Work task: Pictures are to be left out, but please repeat each record exactly.

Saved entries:
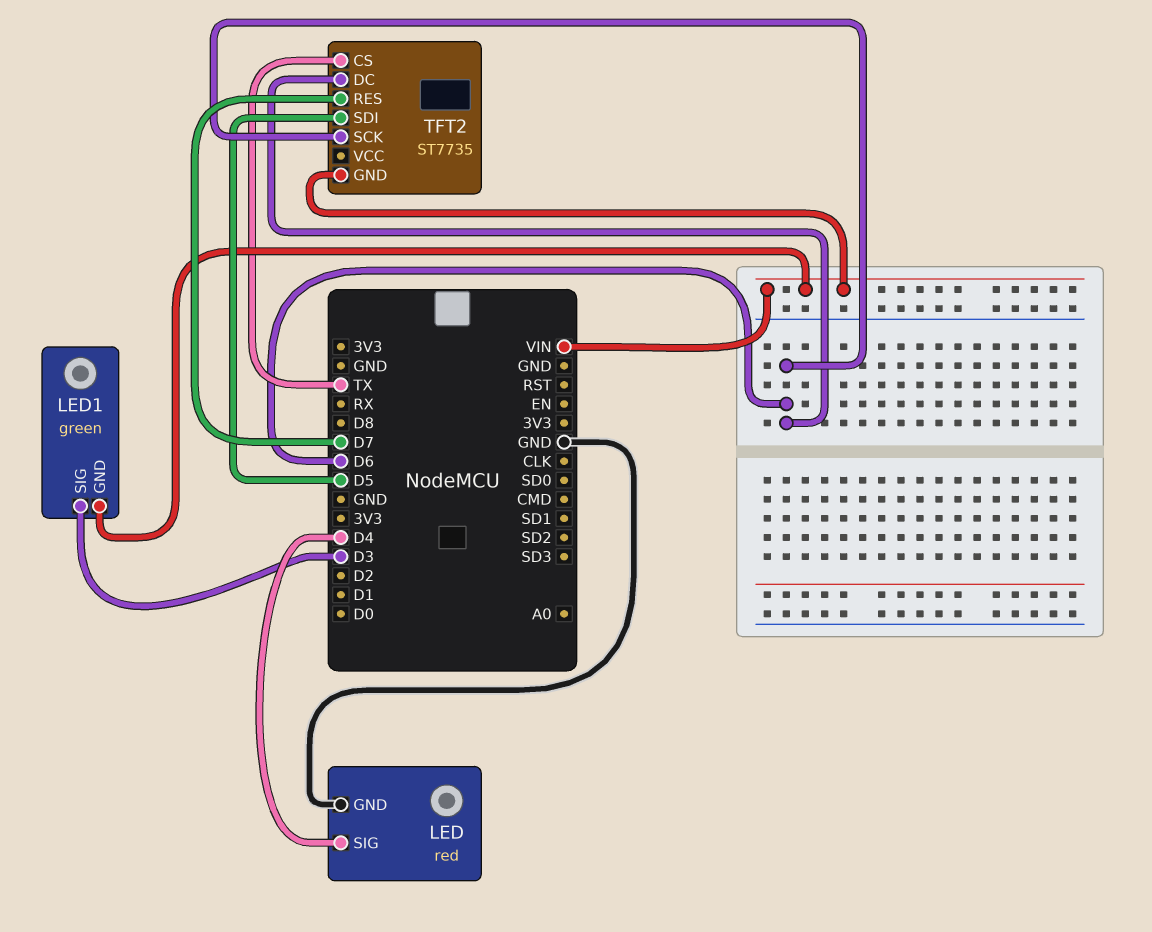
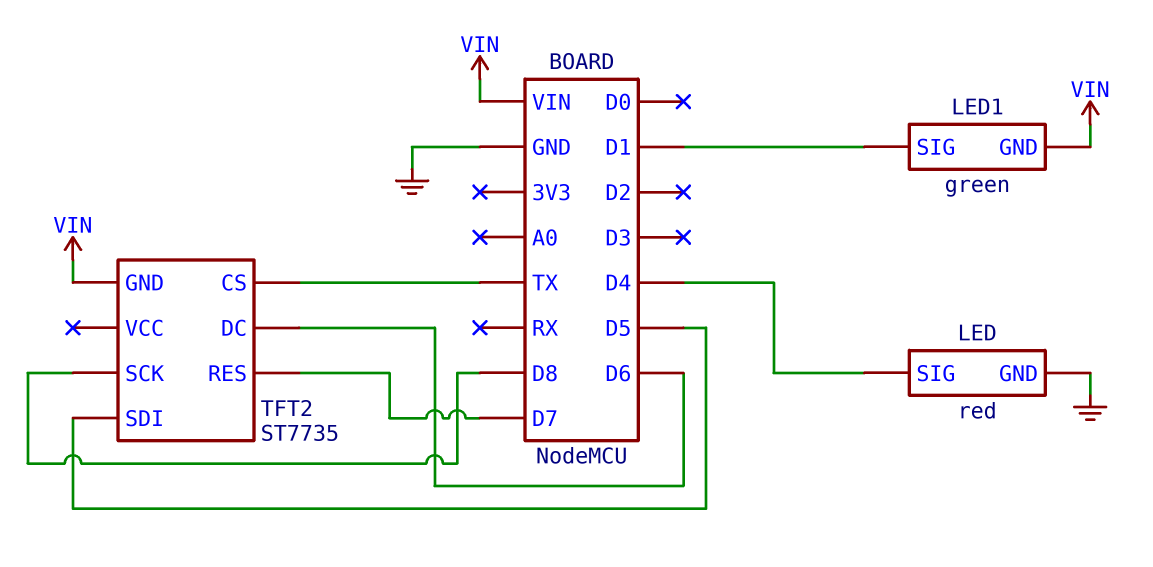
LED1 pin SIG: D3 -> D1
TFT2 pin SCK: D6 -> D8

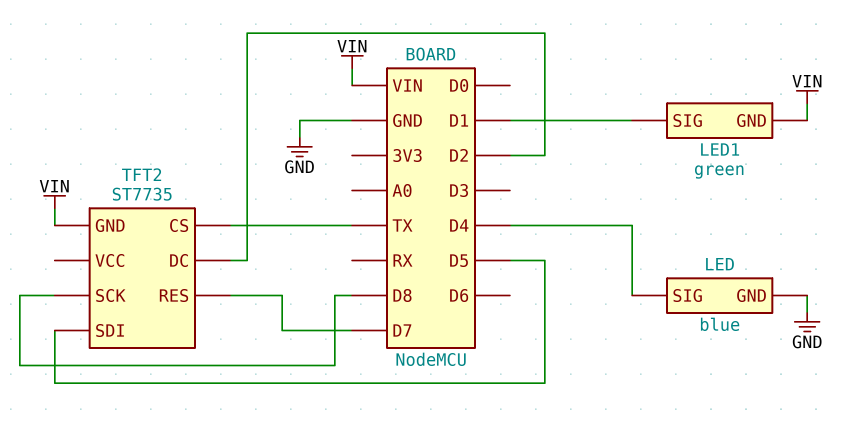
LED: red -> blue
TFT2 pin DC: D6 -> D2

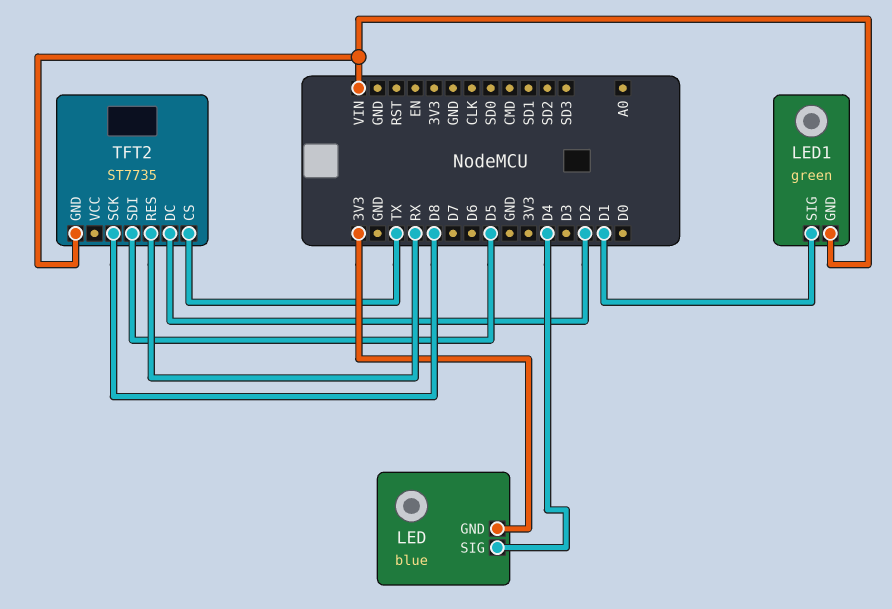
LED pin GND: GND -> 3V3
TFT2 pin RES: D7 -> RX

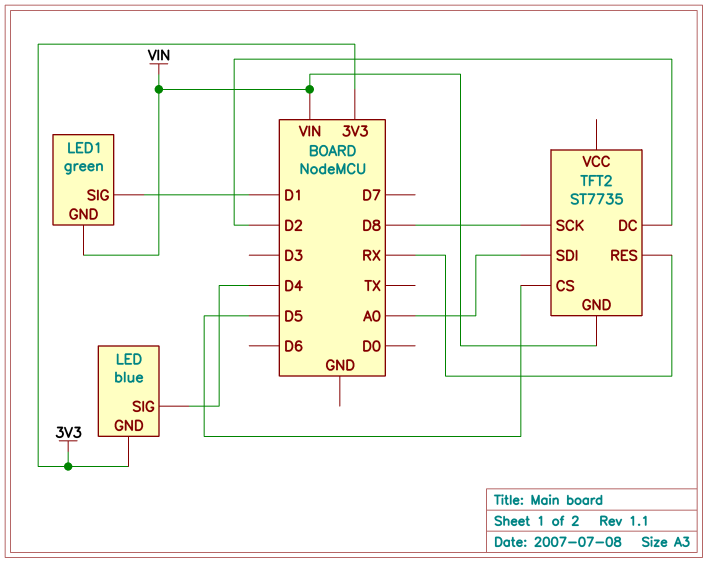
TFT2 pin CS: TX -> D5
TFT2 pin SDI: D5 -> A0

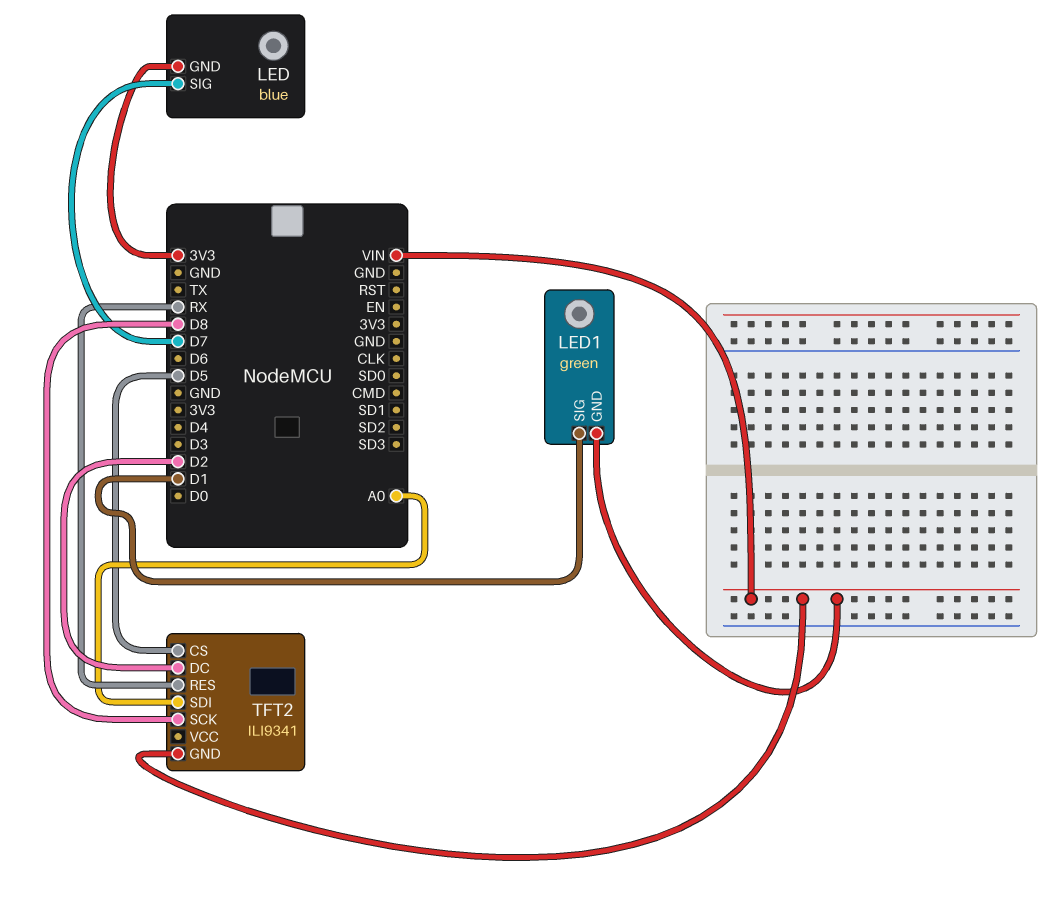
LED pin SIG: D4 -> D7
TFT2: ST7735 -> ILI9341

Answer to the exercise:
LED1 pin SIG: D3 -> D1
TFT2 pin SCK: D6 -> D8

LED: red -> blue
TFT2 pin DC: D6 -> D2

LED pin GND: GND -> 3V3
TFT2 pin RES: D7 -> RX

TFT2 pin CS: TX -> D5
TFT2 pin SDI: D5 -> A0

LED pin SIG: D4 -> D7
TFT2: ST7735 -> ILI9341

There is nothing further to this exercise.